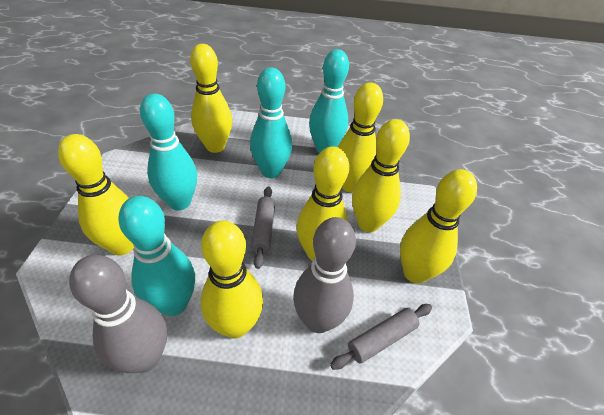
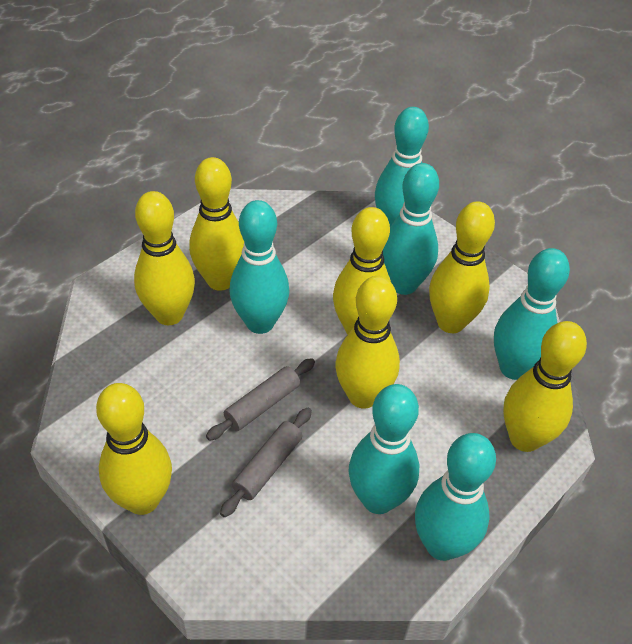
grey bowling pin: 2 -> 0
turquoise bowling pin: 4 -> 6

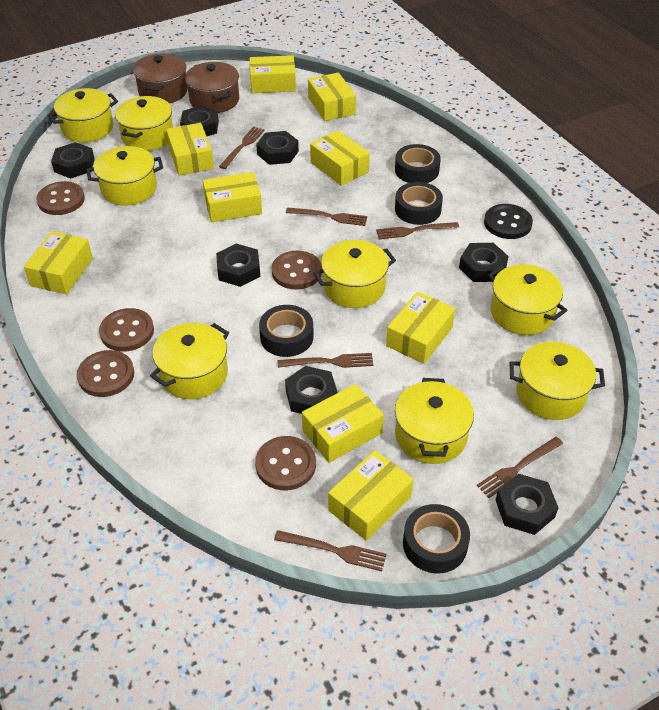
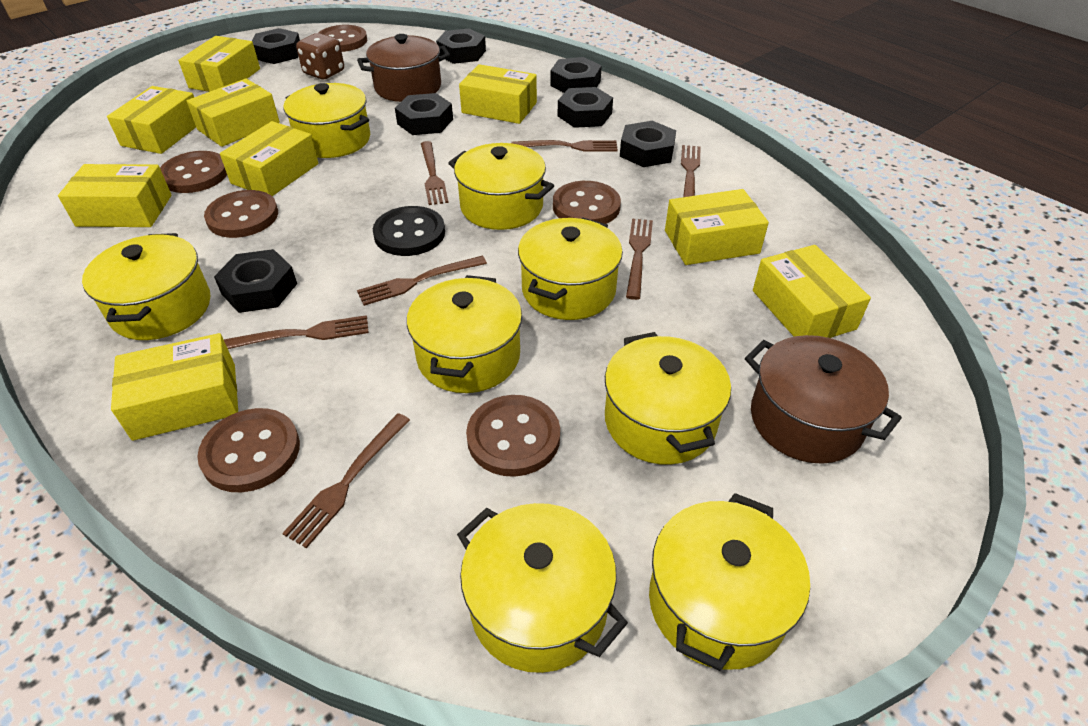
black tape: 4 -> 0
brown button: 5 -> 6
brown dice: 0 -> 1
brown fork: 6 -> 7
* * *
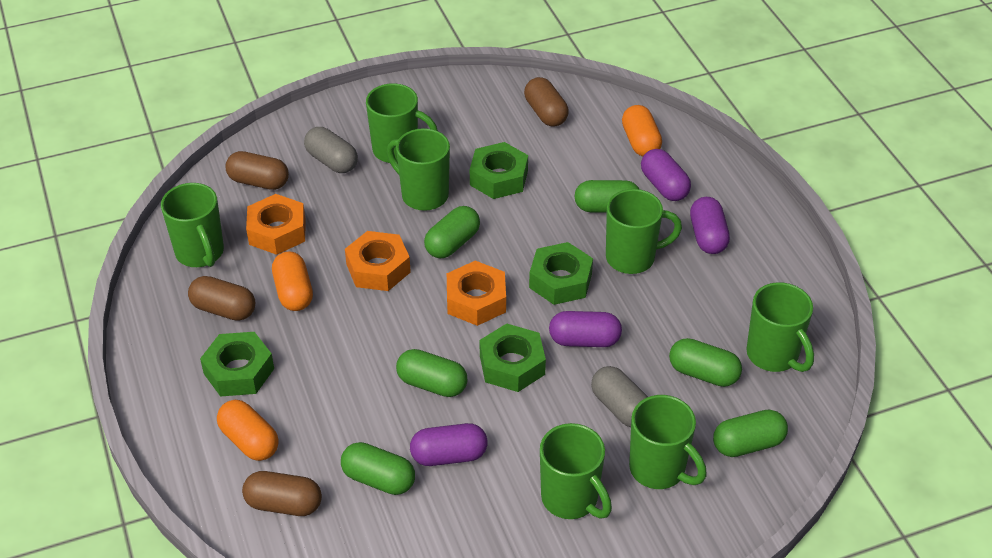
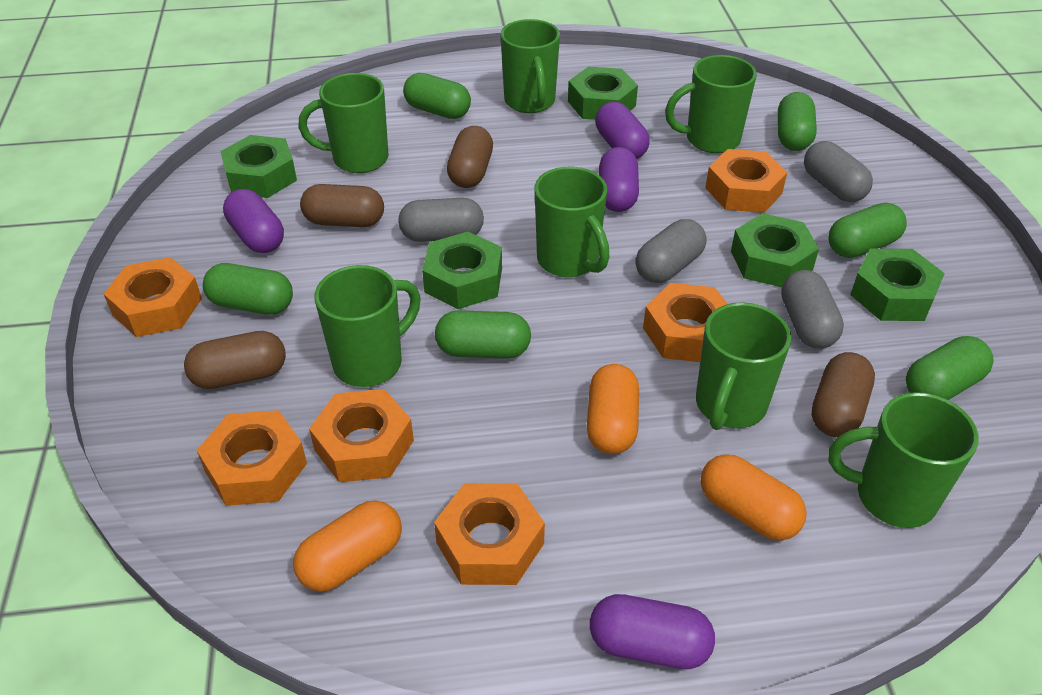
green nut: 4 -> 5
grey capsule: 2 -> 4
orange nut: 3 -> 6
...
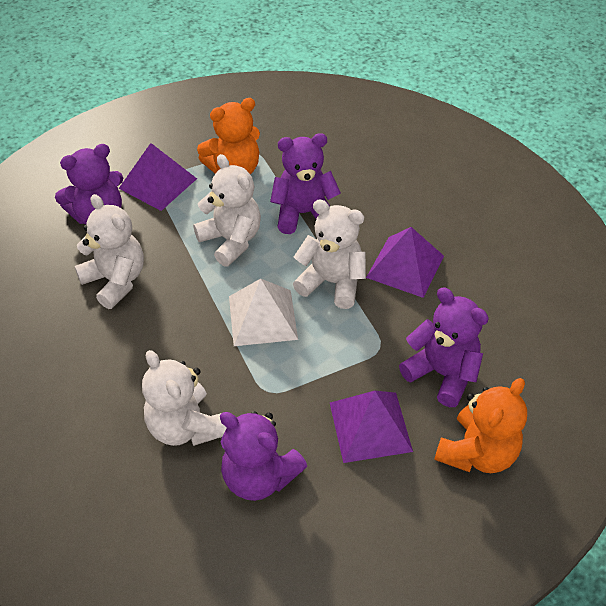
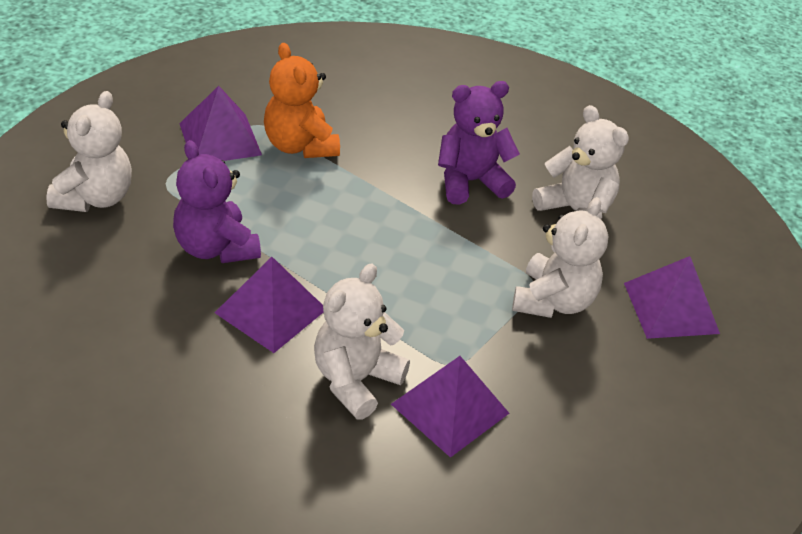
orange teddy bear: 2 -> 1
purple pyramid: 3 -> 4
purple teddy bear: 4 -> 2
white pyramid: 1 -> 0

| Job |
In the listing above, find the line with "black tape: 4 -> 0" and the line with "brown fork: 6 -> 7"; output exactly those lines and all lines between them.

| Your solution |
black tape: 4 -> 0
brown button: 5 -> 6
brown dice: 0 -> 1
brown fork: 6 -> 7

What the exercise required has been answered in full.